Exercise =>
Output nothing but the lines from the line with "(640, 666) = (289, 324): red" through the end of the listing below, both ends included.

The data =>
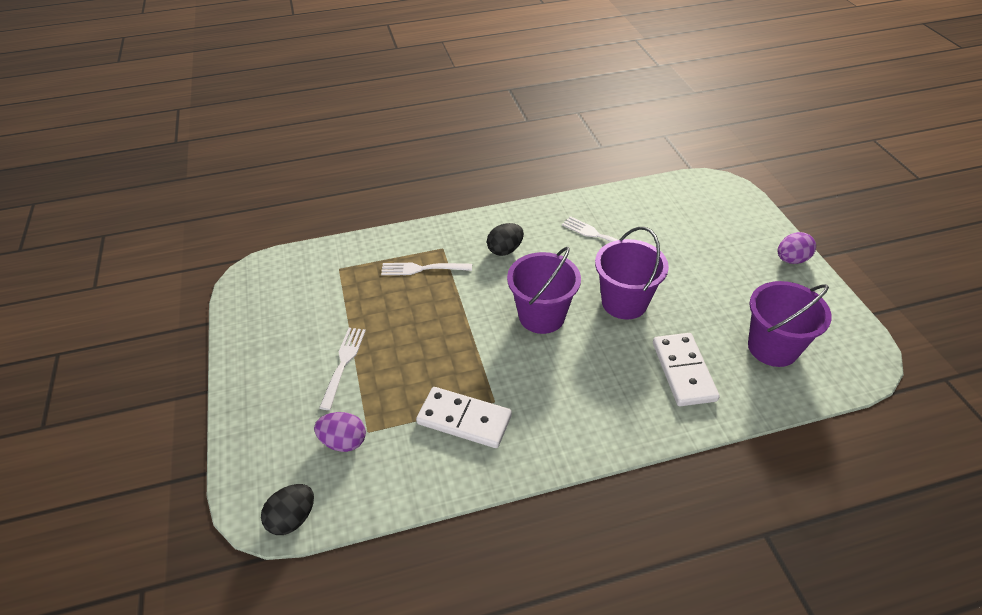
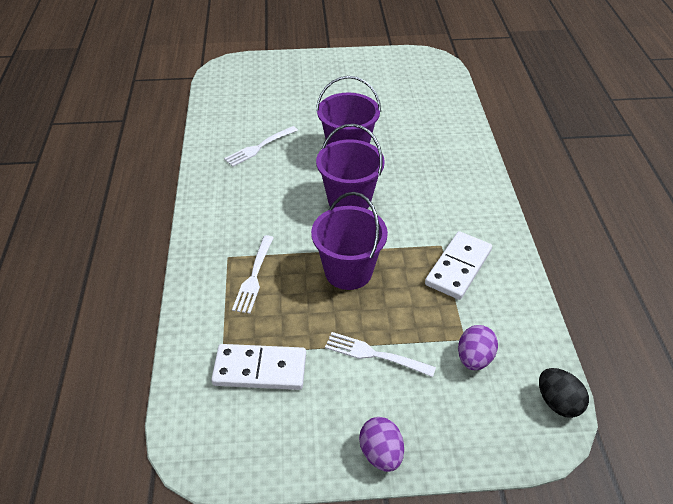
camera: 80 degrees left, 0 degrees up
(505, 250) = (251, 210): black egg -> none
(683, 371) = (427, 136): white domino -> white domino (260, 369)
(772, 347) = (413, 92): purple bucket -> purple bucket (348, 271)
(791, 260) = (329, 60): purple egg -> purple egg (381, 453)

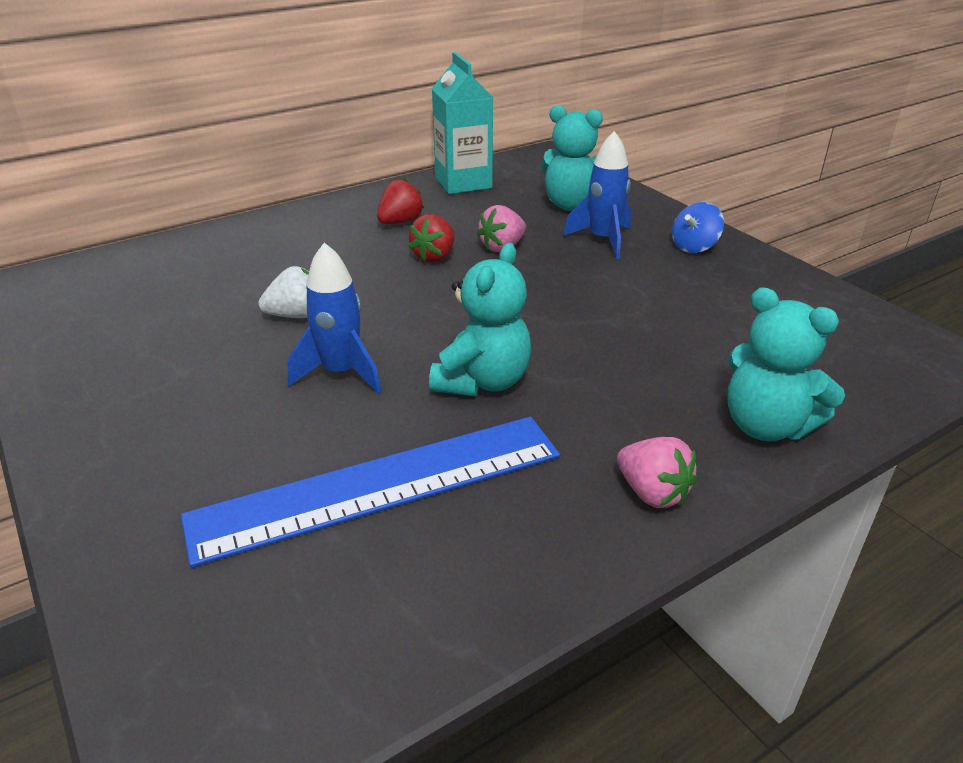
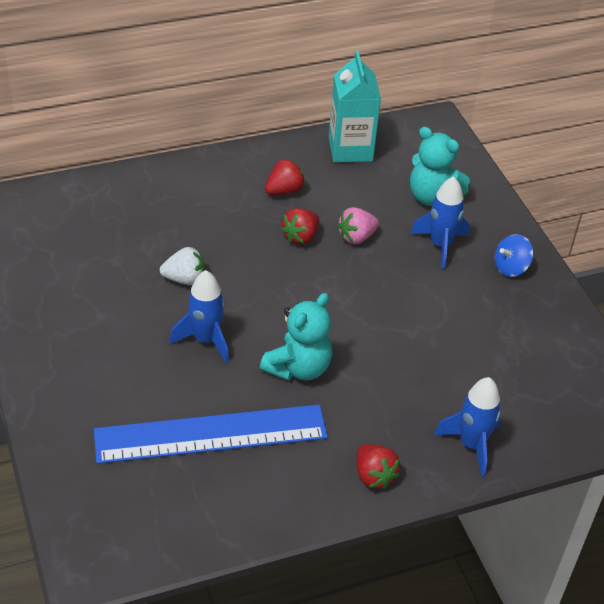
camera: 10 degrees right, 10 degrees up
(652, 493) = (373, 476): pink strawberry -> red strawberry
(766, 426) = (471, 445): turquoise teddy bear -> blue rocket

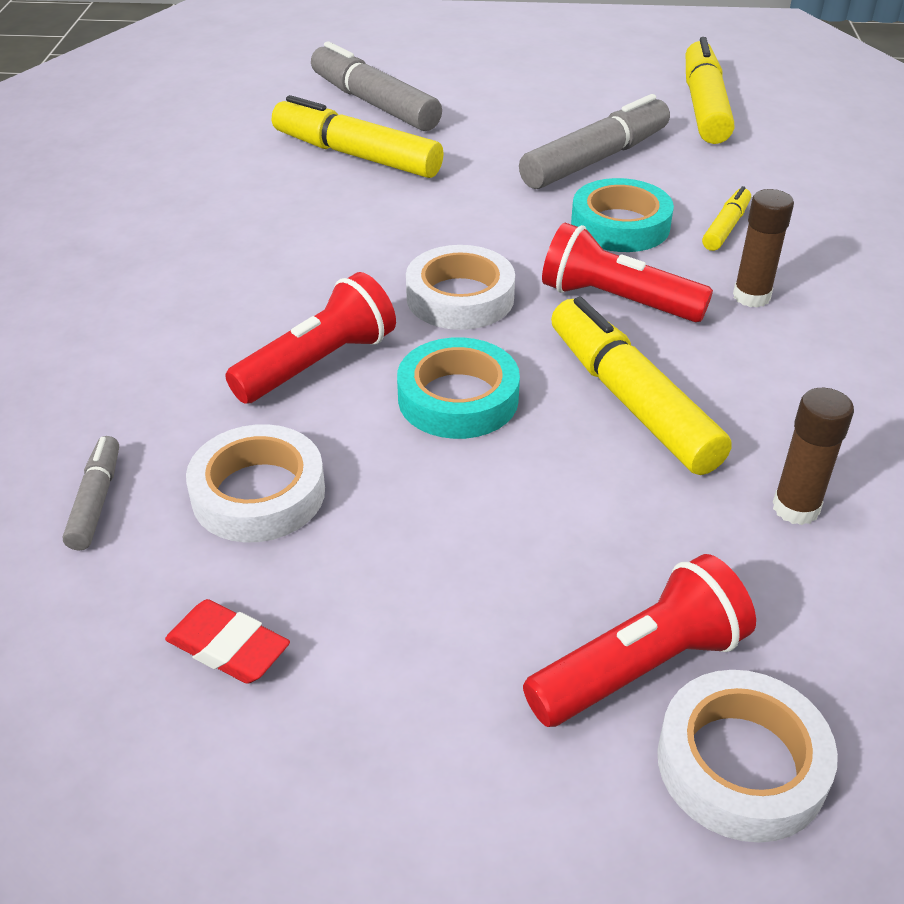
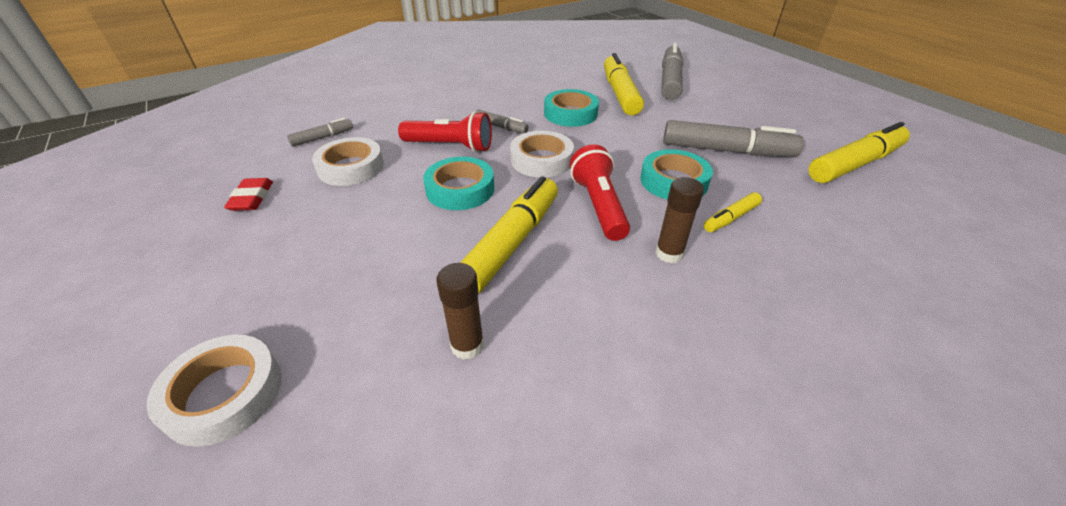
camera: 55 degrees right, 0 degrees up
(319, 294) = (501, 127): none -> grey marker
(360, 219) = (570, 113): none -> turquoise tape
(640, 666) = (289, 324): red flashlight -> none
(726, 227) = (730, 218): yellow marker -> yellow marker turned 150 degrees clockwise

Answer to this task =>
(640, 666) = (289, 324): red flashlight -> none
(726, 227) = (730, 218): yellow marker -> yellow marker turned 150 degrees clockwise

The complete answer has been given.